◆ Records for this task ◆

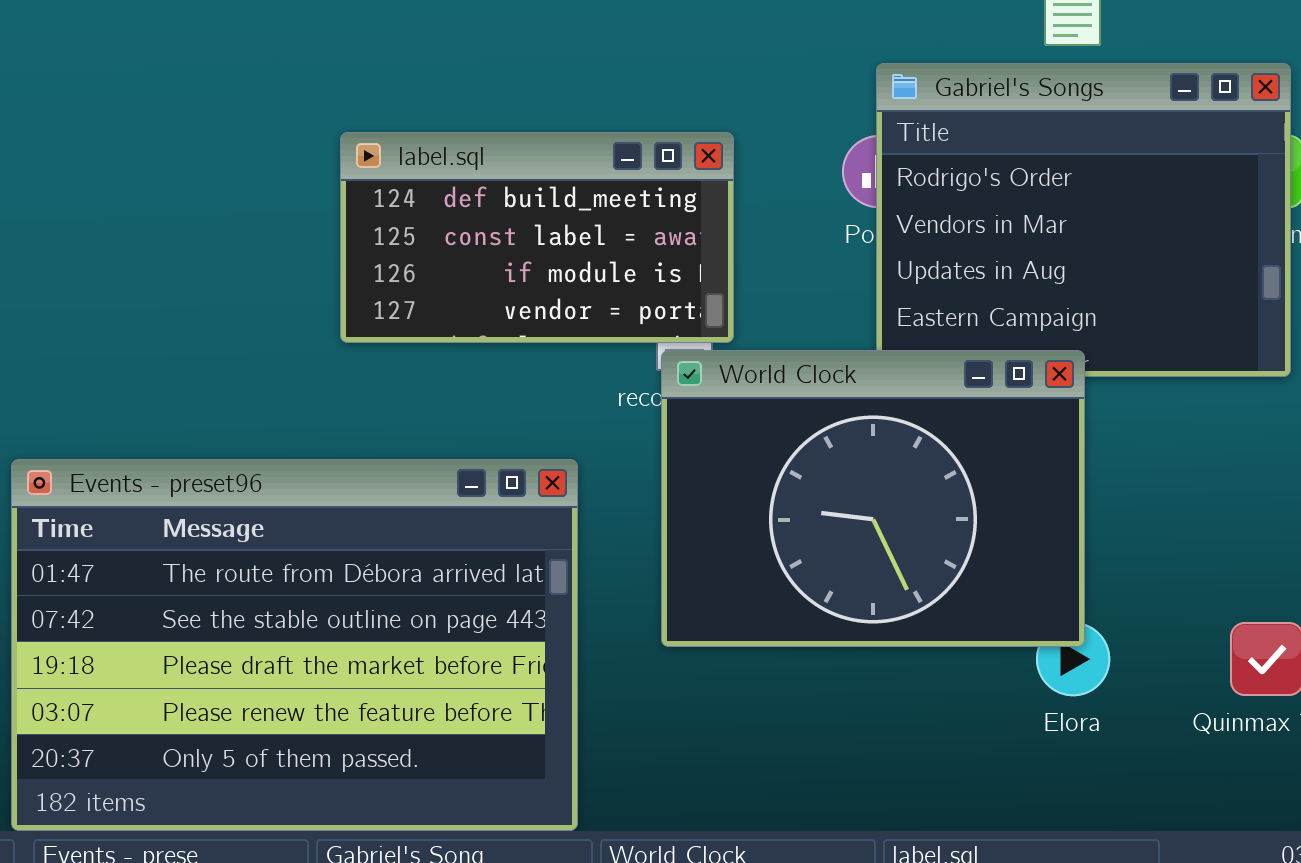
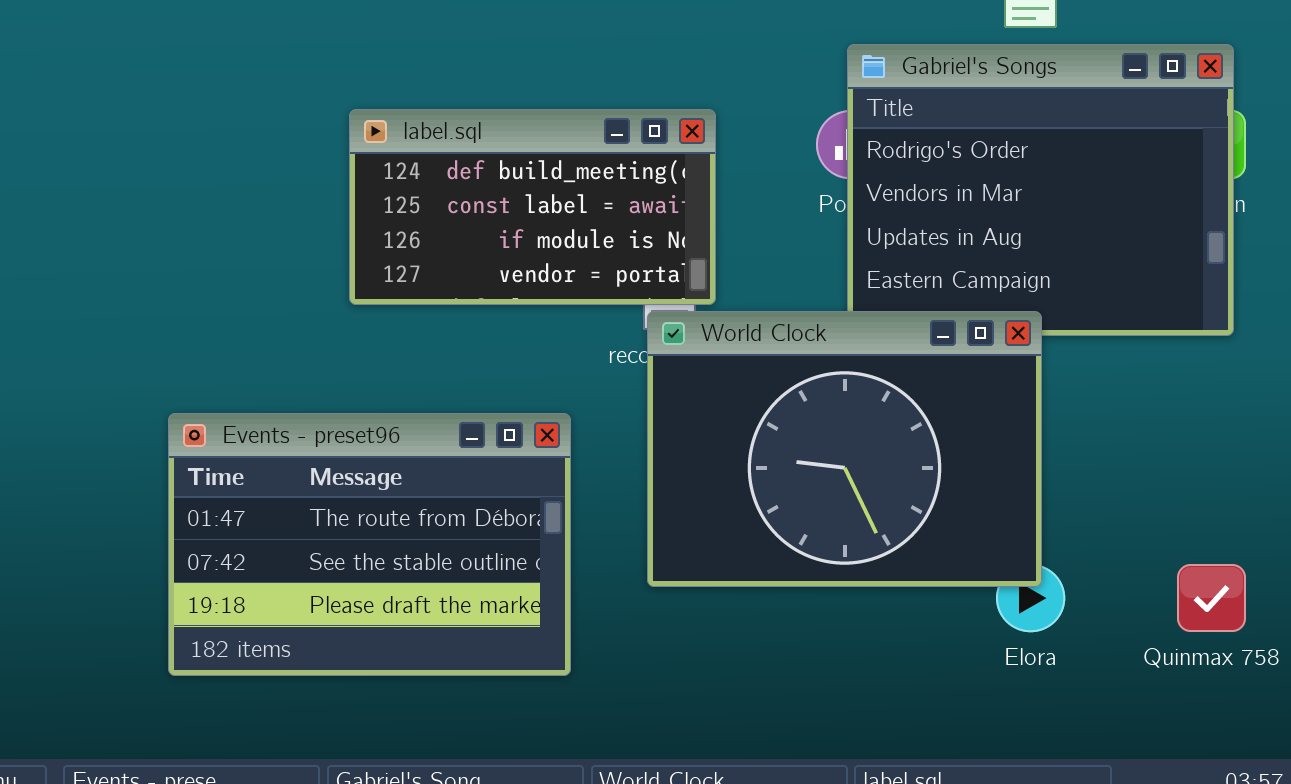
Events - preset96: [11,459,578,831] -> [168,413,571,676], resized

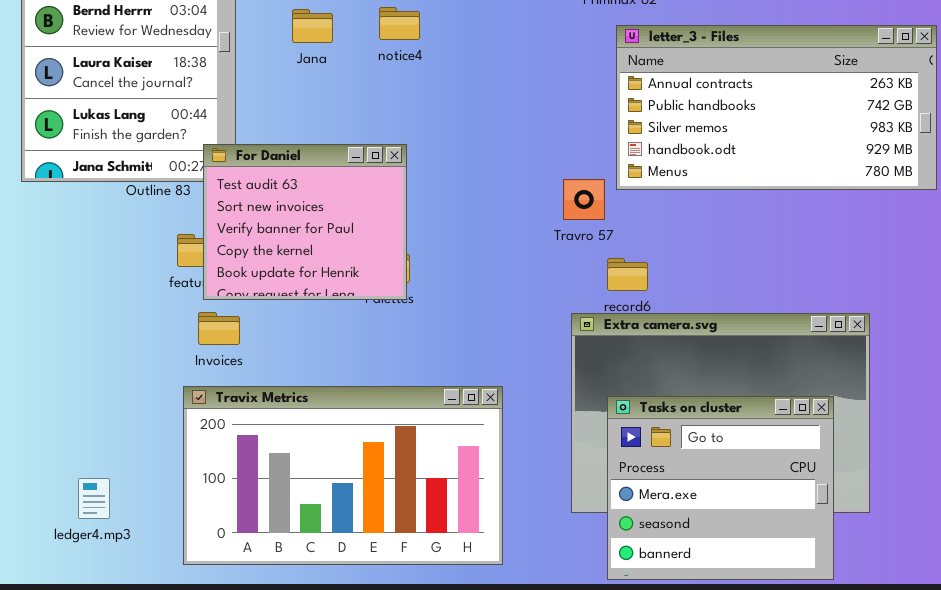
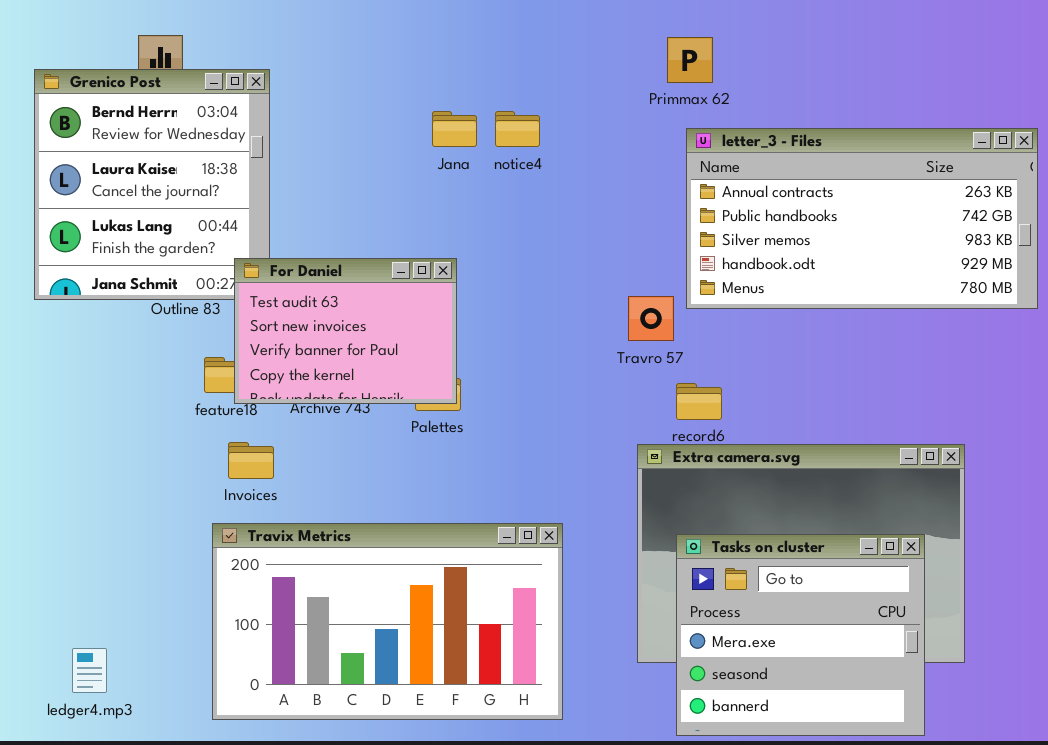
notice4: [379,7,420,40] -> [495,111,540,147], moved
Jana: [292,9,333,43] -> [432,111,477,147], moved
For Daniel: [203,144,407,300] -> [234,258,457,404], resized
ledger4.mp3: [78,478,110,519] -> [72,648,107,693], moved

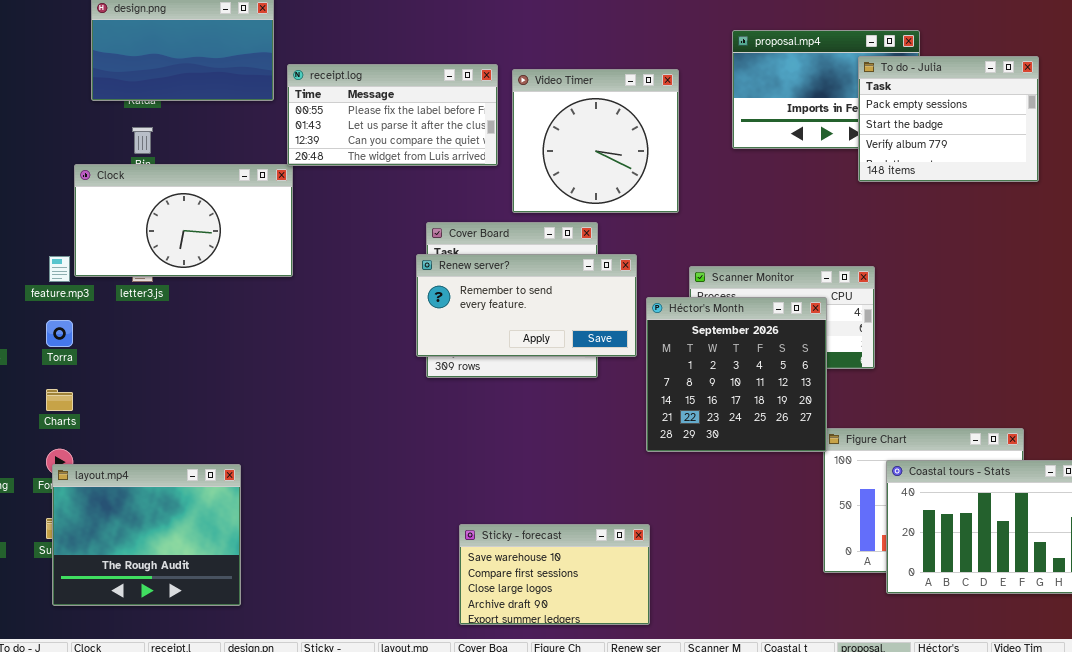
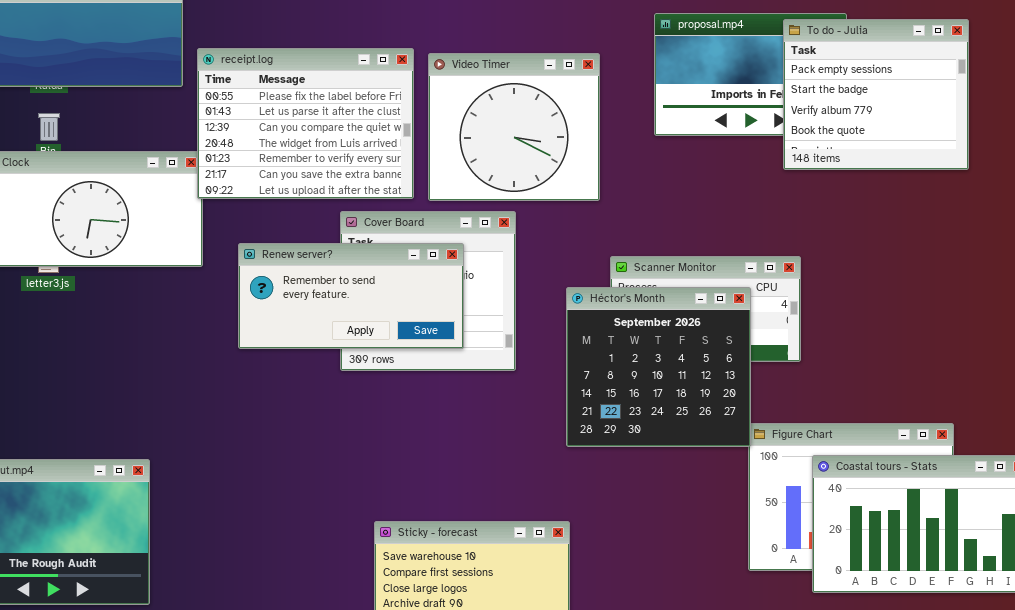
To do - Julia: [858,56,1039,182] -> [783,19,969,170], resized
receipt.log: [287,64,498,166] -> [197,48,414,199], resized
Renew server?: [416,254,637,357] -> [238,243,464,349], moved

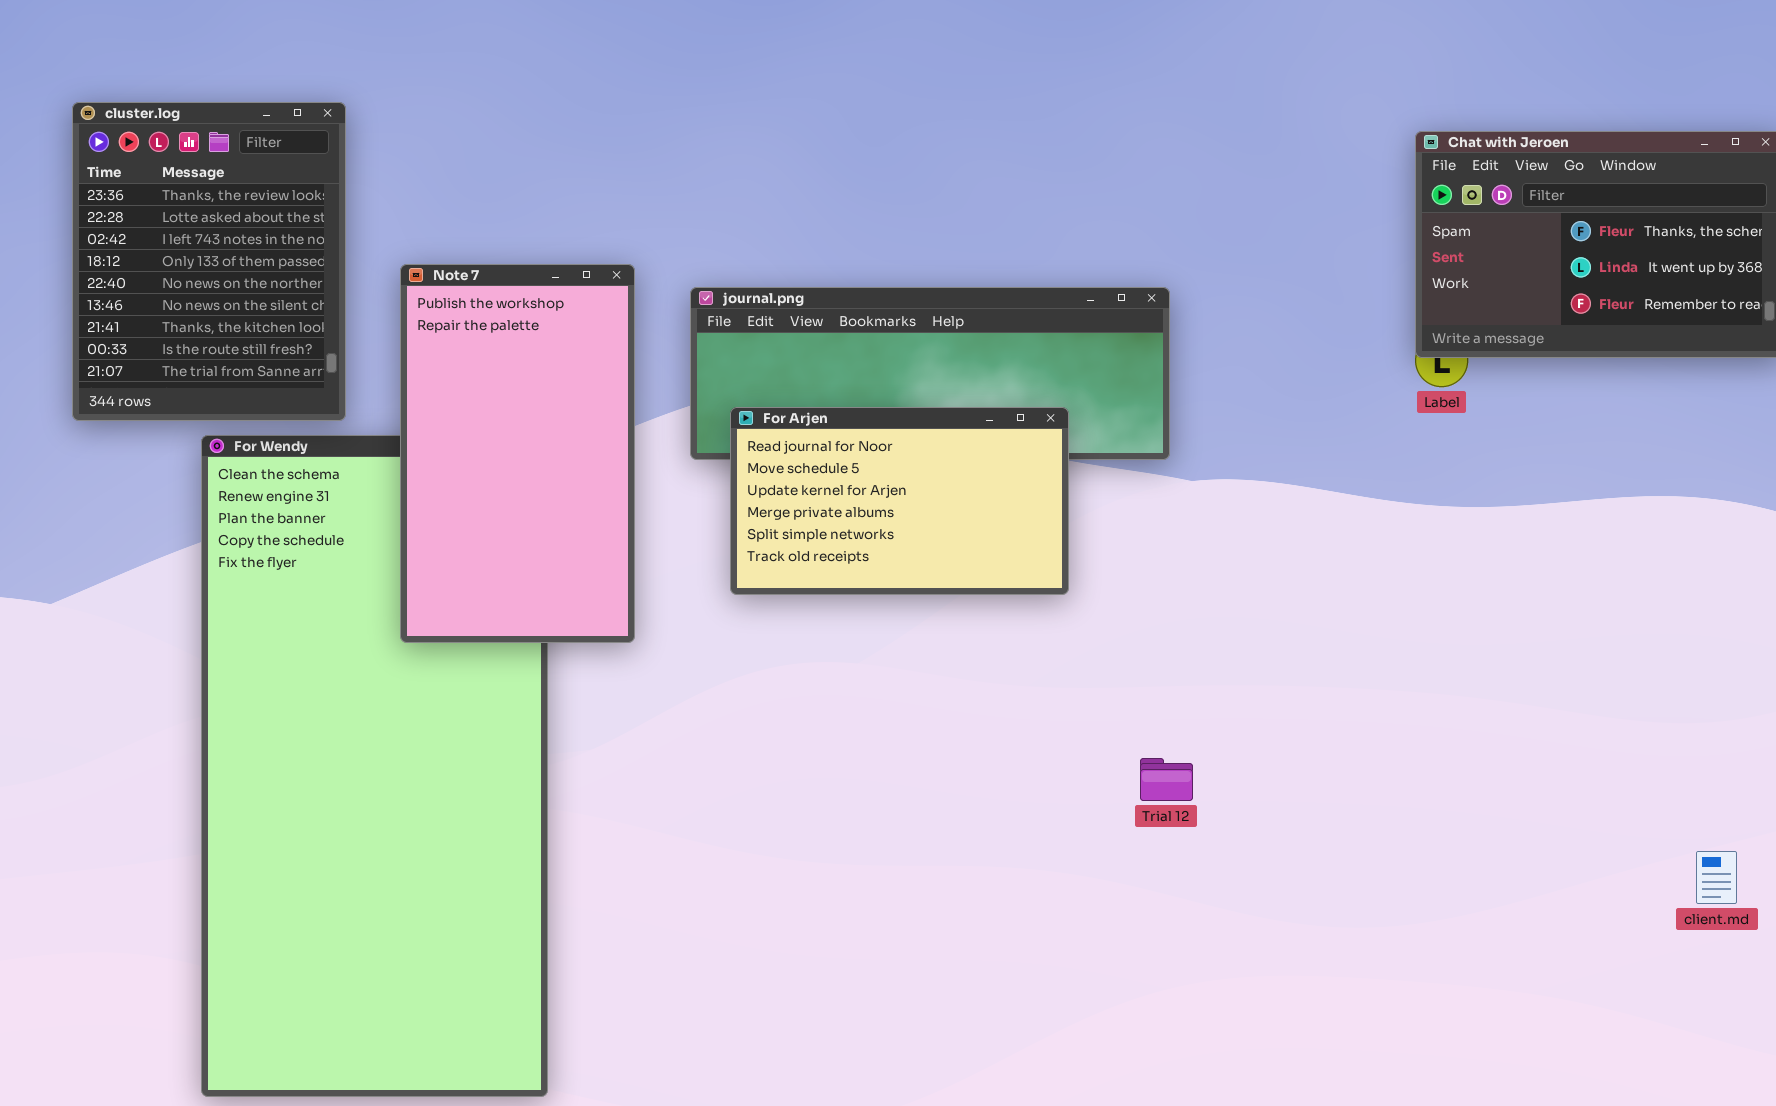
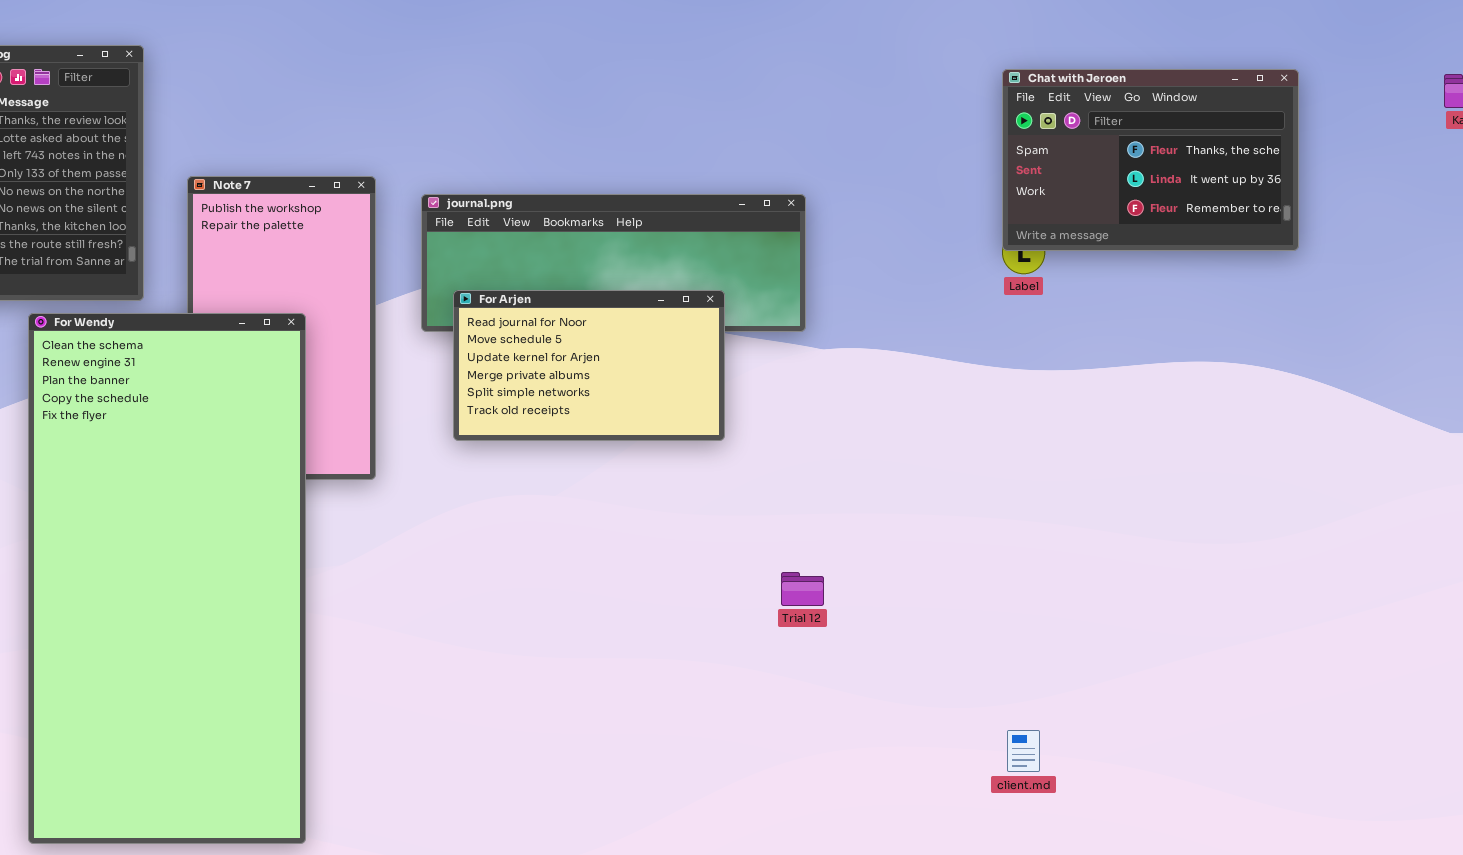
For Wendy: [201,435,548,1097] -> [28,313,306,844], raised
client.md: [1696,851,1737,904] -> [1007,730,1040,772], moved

◆ About this task ◆
Wherever "resized" occurs in the records above, copy the line it sits in.

◆ Answer below ◆
Events - preset96: [11,459,578,831] -> [168,413,571,676], resized
For Daniel: [203,144,407,300] -> [234,258,457,404], resized
To do - Julia: [858,56,1039,182] -> [783,19,969,170], resized
receipt.log: [287,64,498,166] -> [197,48,414,199], resized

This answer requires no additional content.